(Records for processing)

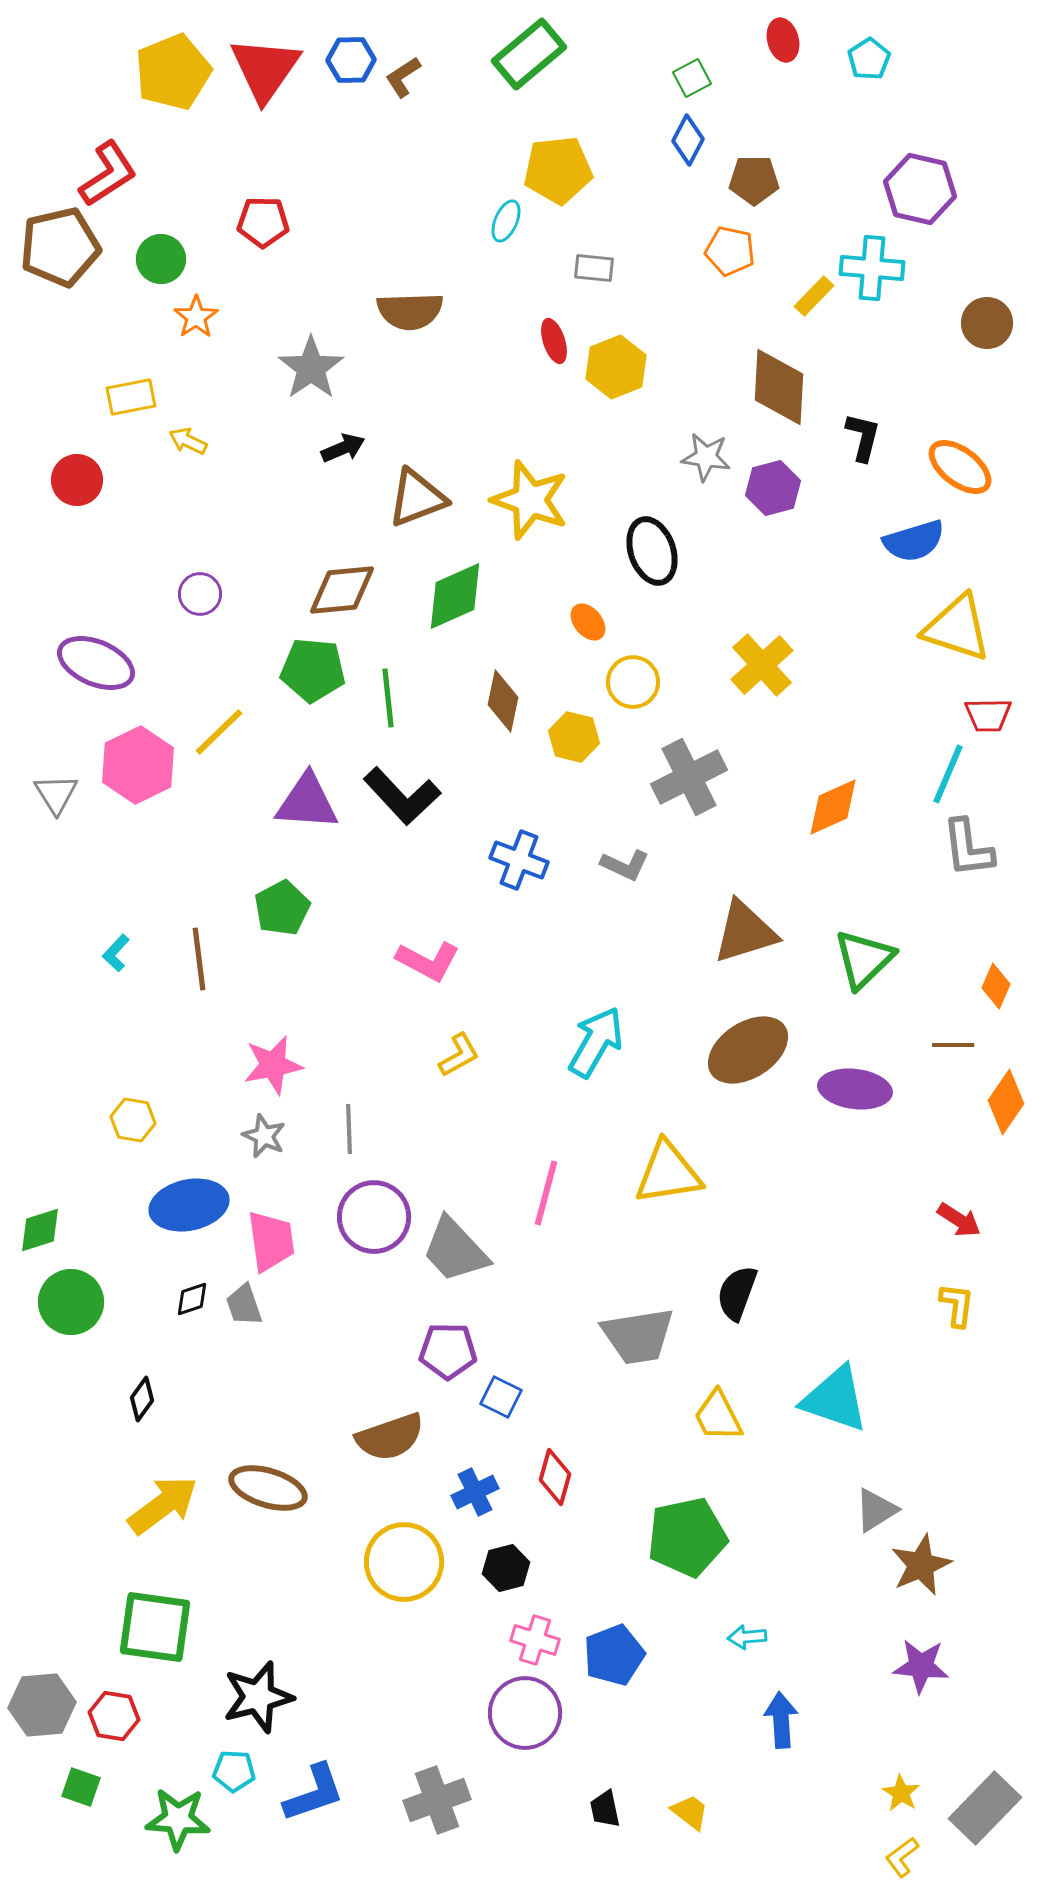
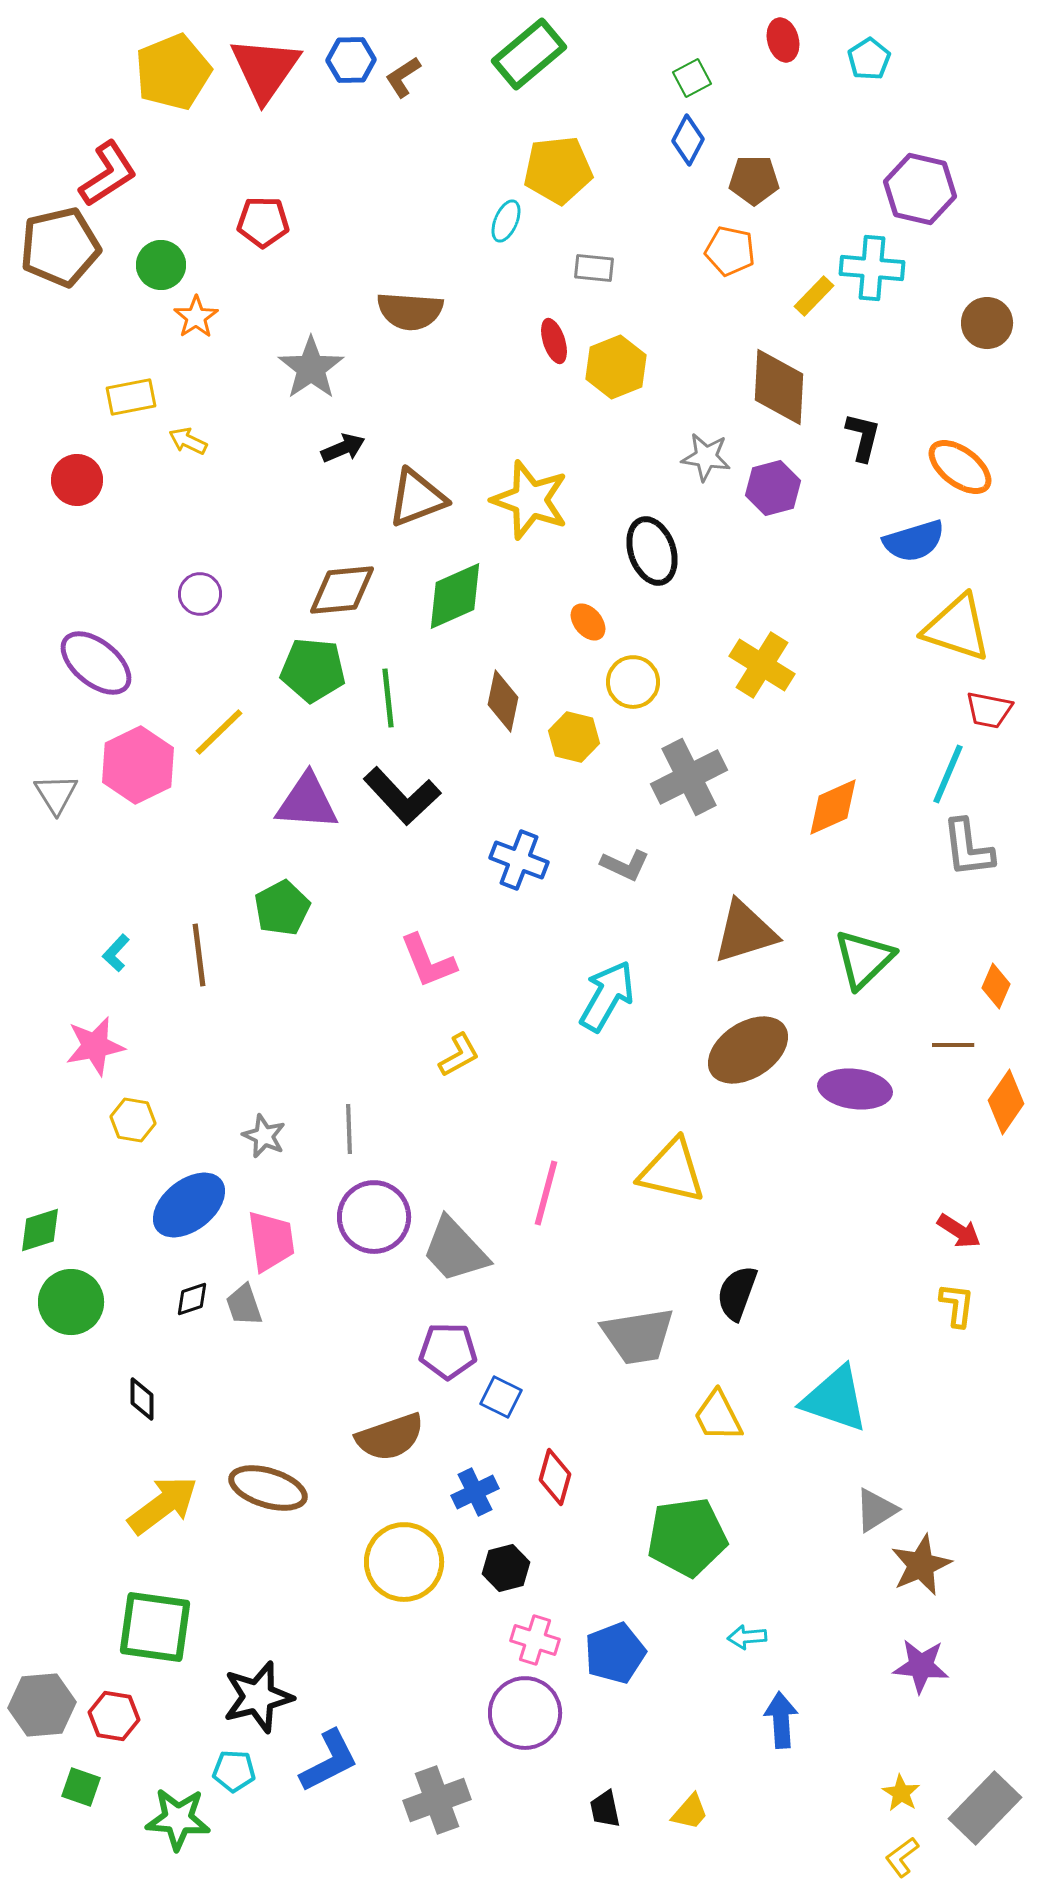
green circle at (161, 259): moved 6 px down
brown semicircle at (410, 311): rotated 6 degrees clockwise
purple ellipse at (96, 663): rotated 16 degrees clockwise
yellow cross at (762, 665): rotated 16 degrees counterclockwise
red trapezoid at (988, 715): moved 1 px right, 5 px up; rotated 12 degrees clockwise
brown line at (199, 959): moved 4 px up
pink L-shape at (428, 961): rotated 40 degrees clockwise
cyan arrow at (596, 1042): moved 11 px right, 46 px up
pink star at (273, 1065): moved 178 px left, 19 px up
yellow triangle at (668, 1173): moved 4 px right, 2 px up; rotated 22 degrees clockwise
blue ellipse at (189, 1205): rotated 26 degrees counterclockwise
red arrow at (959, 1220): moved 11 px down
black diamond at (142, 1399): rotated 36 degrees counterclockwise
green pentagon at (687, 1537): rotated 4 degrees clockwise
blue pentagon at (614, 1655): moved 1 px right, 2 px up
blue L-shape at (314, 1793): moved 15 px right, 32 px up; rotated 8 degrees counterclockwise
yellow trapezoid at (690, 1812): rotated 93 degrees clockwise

(End Records for processing)

* What is expected *
Check each line above for the string "green" and copy every line that has it.

* Task answer *
green circle at (161, 259): moved 6 px down
green pentagon at (687, 1537): rotated 4 degrees clockwise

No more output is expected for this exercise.